> [Assigned task]: Retype all of the entries exactly as they appear.
Records provided Block Start
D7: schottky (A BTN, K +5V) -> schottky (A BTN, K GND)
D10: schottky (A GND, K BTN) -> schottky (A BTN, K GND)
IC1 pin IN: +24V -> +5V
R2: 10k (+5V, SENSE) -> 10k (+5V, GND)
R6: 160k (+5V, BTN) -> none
Records provided Block End
> [Finished task]:
D7: schottky (A BTN, K +5V) -> schottky (A BTN, K GND)
D10: schottky (A GND, K BTN) -> schottky (A BTN, K GND)
IC1 pin IN: +24V -> +5V
R2: 10k (+5V, SENSE) -> 10k (+5V, GND)
R6: 160k (+5V, BTN) -> none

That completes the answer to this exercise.